[Begin Records for processing]

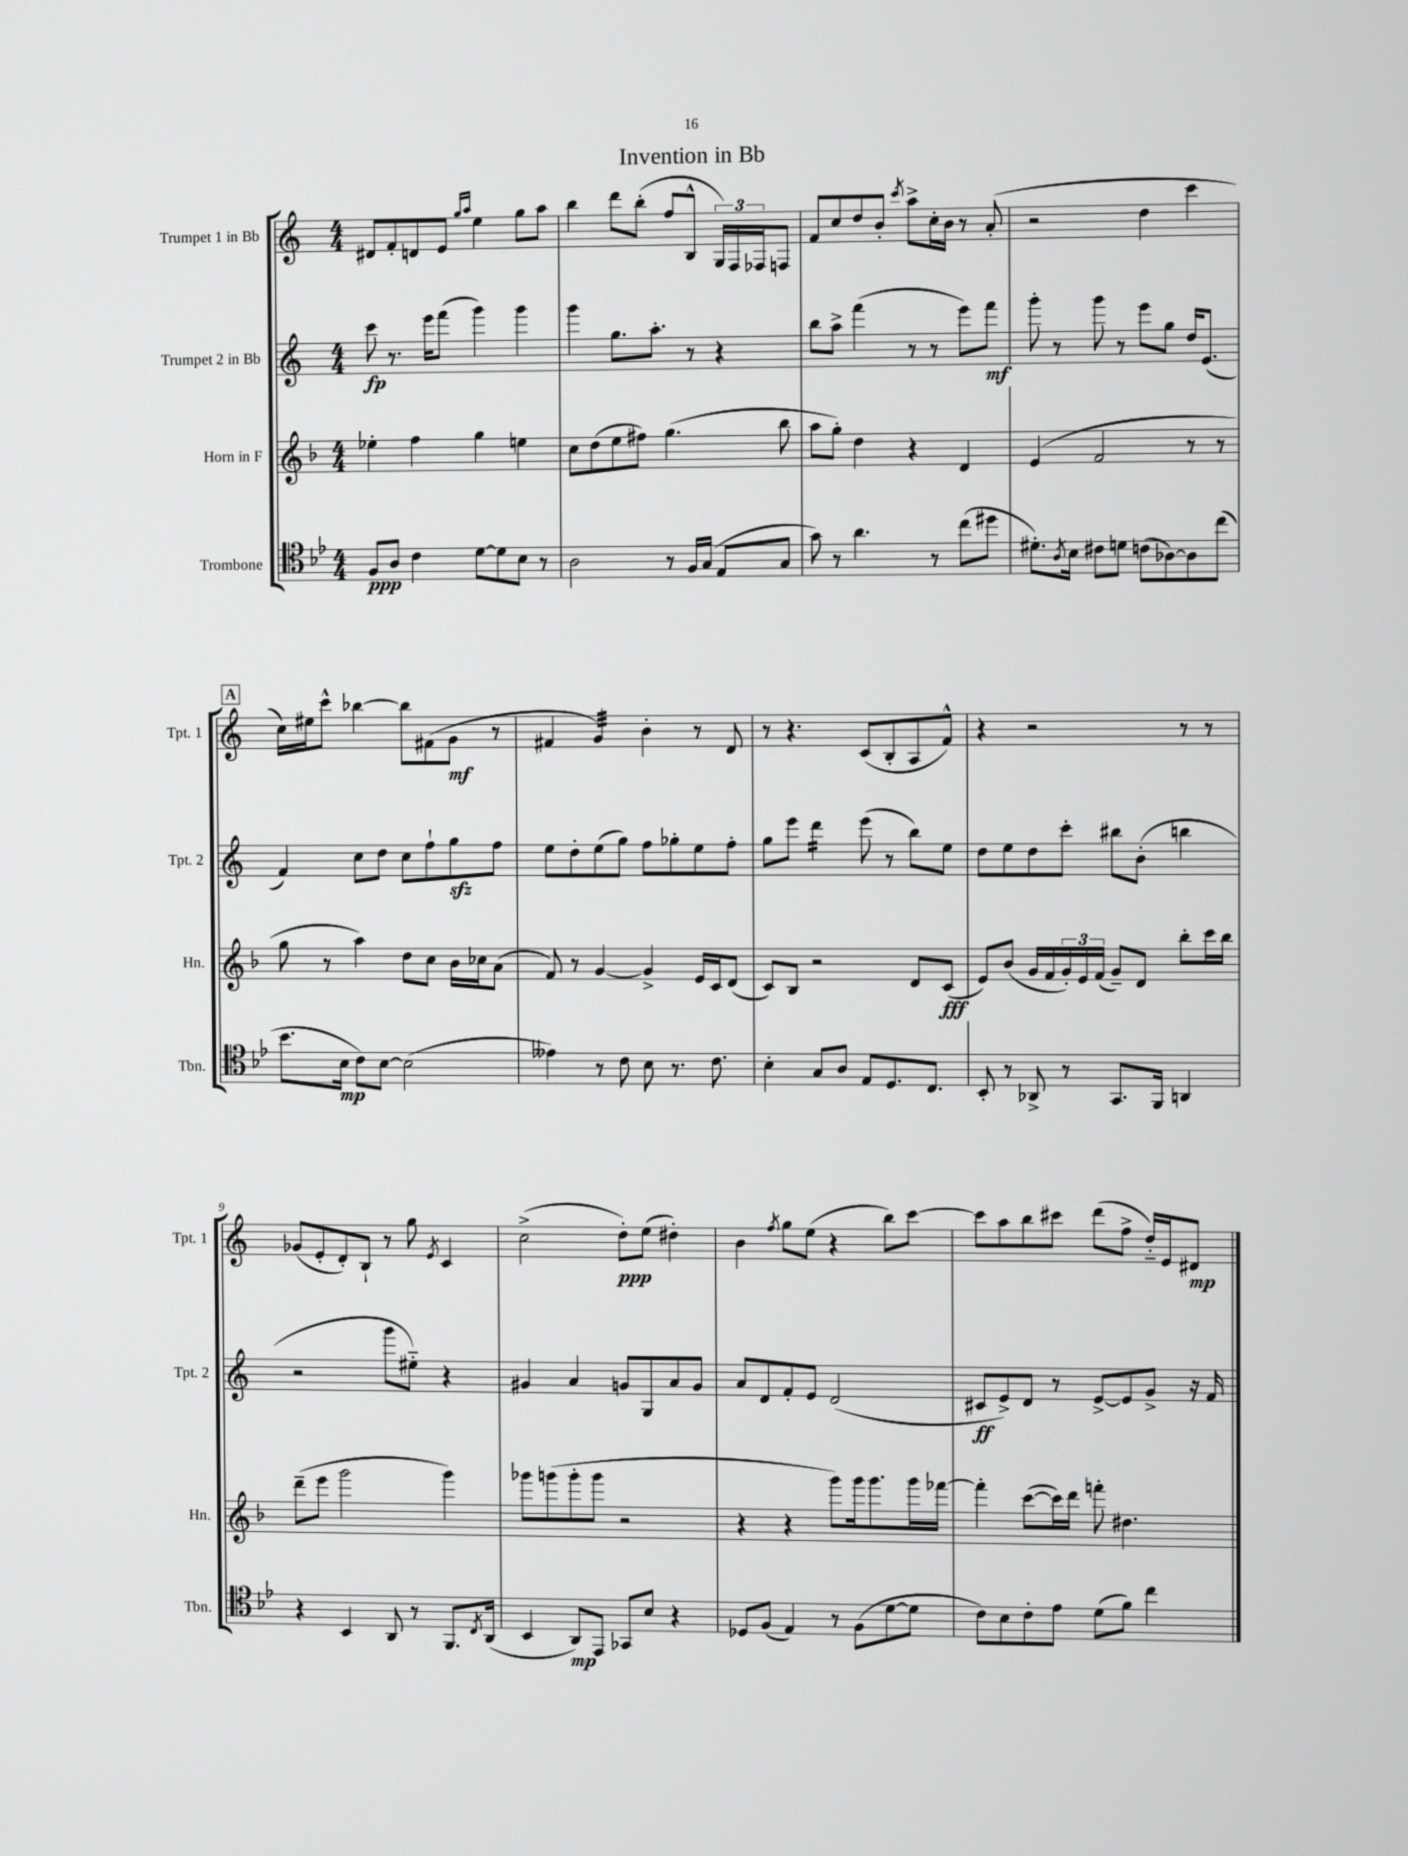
\header { title = "Invention in Bb" }
<<
\new StaffGroup <<
\new Staff = "s0" \with { instrumentName = "Trumpet 1 in Bb" shortInstrumentName = "Tpt. 1" } {
    \clef treble \key c \major \numericTimeSignature \time 4/4
    dis'8 f'8-. d'8 e'8 \grace { g''16 a''16 } e''4 g''8 a''8 |
    b''4 d'''8 b''8-.( f''8 b8-^ \tuplet 3/2 { g16) f16 fes16 } f8 |
    f'8 c''8 d''8 b'8-. \acciaccatura { c'''8 } a''8-> c''16-. b'16 r8 a'8-.( |
    r2 d''4 c'''4 |
    \mark \markup { \box "A" } c''16) eis''16 c'''8-^ bes''4~ bes''8 fis'8( g'8\mf r8 |
    fis'4 g'4:32) b'4-. r8 d'8 |
    r8 r4. c'8( b8-. a8 f'8-^) |
    r4 r2 r8 r8 |
    ges'8( e'8-. d'8-.) b8-! r8 g''8 \acciaccatura { e'8 } c'4 |
    c''2->( d''8-.\ppp) e''8( dis''4-.) |
    b'4 \acciaccatura { f''8 } g''8 e''8( r4 b''8) c'''8~ |
    c'''8 a''8 b''8 cis'''8 d'''8( f''8-> d''16-_) e'16 dis'8\mp \bar "|." |
}
\new Staff = "s1" \with { instrumentName = "Trumpet 2 in Bb" shortInstrumentName = "Tpt. 2" } {
    \clef treble \key c \major \numericTimeSignature \time 4/4
    c'''8\fp r8. e'''16 f'''8( g'''4) g'''4 |
    g'''4 g''8. a''8.-. r8 r4 |
    b''8 a''8-> f'''4( r8 r8 e'''8) f'''8\mf |
    g'''8-. r8 g'''8 r8 e'''8 g''8 d''16 e'8.( |
    \mark \markup { \box "A" } f'4) c''8 d''8 c''8 f''8-! g''8\sfz f''8 |
    e''8 d''8-. e''8( g''8) f''8 ges''8-. e''8 f''8-. |
    g''8 e'''8 d'''4:16 e'''8( r8 b''8) e''8 |
    d''8 e''8 d''8 c'''8-. bis''8 b'8-.( b''4 |
    r2 g'''8 eis''8-_) r4 |
    gis'4 a'4 g'8 g8 a'8 g'8 |
    a'8 d'8 f'8-. e'8 d'2( |
    cis'8\ff e'8->) d'8 r8 e'8~-> e'8 g'8-> r16 f'16 \bar "|." |
}
\new Staff = "s2" \with { instrumentName = "Horn in F" shortInstrumentName = "Hn." } {
    \clef treble \key f \major \numericTimeSignature \time 4/4
    ees''4-. f''4 g''4 e''4 |
    c''8 d''8( e''8 fis''8) g''4.( bes''8 |
    a''8 g''8-.) d''4 r4 d'4 |
    e'4( f'2 r8 r8 |
    \mark \markup { \box "A" } g''8 r8 a''4) d''8 c''8 bes'16 ces''16 a'8( |
    f'8) r8 g'4~ g'4-> e'16 c'16 d'8( |
    c'8) bes8 r2 d'8 c'8\fff( |
    e'8) bes'8( g'16 f'16 \tuplet 3/2 { g'16-.) e'16 f'16( } g'8--) d'8 bes''8-. c'''16 bes''16 |
    d'''8--( e'''8 g'''2 g'''4) |
    ges'''8 g'''8( g'''8-. g'''8 r2 |
    r4 r4 g'''8) g'''16 g'''8. g'''16 fes'''16~ |
    fes'''4-. c'''8~( c'''16) d'''16 f'''8-. dis''4. \bar "|." |
}
\new Staff = "s3" \with { instrumentName = "Trombone" shortInstrumentName = "Tbn." } {
    \clef tenor \key bes \major \numericTimeSignature \time 4/4
    f8\ppp a8 c'4 d'8~ d'8 bes8 r8 |
    a2 r8 f16 g16( ees8 g8 |
    g'8) r8 a'4. r8 c''8( dis''8 |
    dis'8.-.) \acciaccatura { a8 } bes16 cis'8 d'8 c'8( aes8~) aes8 c''8( |
    \mark \markup { \box "A" } bes'8. bes16\mp c'8) bes8~ bes2( |
    eeses'4) r8 c'8 bes8 r8. c'8. |
    bes4-. g8 a8 ees8 d8. c8. |
    bes,8-. r8 aes,8-> r8 g,8. f,16 a,4 |
    r4 bes,4 a,8 r8 f,8. \acciaccatura { c8 } a,16( |
    bes,4 a,8\mp) ees,8 ges,8 bes8 r4 |
    des8 f8( ees4) r8 f8( d'8~ d'8 |
    c'8) bes8 c'8-. ees'8 d'8( f'8) c''4 \bar "|." |
}
>>
>>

[End Records for processing]

Rewrite the stretch from the start of the listing through the line containing "r4 r2 r8 r8 |", changing "Invention" to "Fantasia" and keeping everything else the same. Omit the pictures from your answer.

\header { title = "Fantasia in Bb" }
<<
\new StaffGroup <<
\new Staff = "s0" \with { instrumentName = "Trumpet 1 in Bb" shortInstrumentName = "Tpt. 1" } {
    \clef treble \key c \major \numericTimeSignature \time 4/4
    dis'8 f'8-. d'8 e'8 \grace { g''16 a''16 } e''4 g''8 a''8 |
    b''4 d'''8 b''8-.( f''8 b8-^ \tuplet 3/2 { g16) f16 fes16 } f8 |
    f'8 c''8 d''8 b'8-. \acciaccatura { c'''8 } a''8-> c''16-. b'16 r8 a'8-.( |
    r2 d''4 c'''4 |
    \mark \markup { \box "A" } c''16) eis''16 c'''8-^ bes''4~ bes''8 fis'8( g'8\mf r8 |
    fis'4 g'4:32) b'4-. r8 d'8 |
    r8 r4. c'8( b8-. a8 f'8-^) |
    r4 r2 r8 r8 |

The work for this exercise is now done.